INSTRUCTIONS FOR THE TASK
Write out exactly the lines from the start of the entries through the one that contains "D109: none -> diode 1N914 (A AC2, K VRAW)", including both.

RECORD EXCERPTS

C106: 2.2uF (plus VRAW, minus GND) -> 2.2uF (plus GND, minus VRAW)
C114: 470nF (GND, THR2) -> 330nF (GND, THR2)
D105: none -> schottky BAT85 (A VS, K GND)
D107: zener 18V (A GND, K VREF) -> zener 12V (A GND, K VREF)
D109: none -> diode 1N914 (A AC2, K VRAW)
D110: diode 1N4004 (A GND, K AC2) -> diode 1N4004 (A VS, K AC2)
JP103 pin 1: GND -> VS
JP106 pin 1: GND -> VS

RESPONSE FOR THIS EXERCISE
C106: 2.2uF (plus VRAW, minus GND) -> 2.2uF (plus GND, minus VRAW)
C114: 470nF (GND, THR2) -> 330nF (GND, THR2)
D105: none -> schottky BAT85 (A VS, K GND)
D107: zener 18V (A GND, K VREF) -> zener 12V (A GND, K VREF)
D109: none -> diode 1N914 (A AC2, K VRAW)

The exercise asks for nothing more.